- What is required -
Down to the final line, write out the data below exactly.
====== Source material
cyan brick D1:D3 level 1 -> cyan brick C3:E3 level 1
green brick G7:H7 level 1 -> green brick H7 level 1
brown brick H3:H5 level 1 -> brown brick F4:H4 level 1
============
- Exercise result -
cyan brick D1:D3 level 1 -> cyan brick C3:E3 level 1
green brick G7:H7 level 1 -> green brick H7 level 1
brown brick H3:H5 level 1 -> brown brick F4:H4 level 1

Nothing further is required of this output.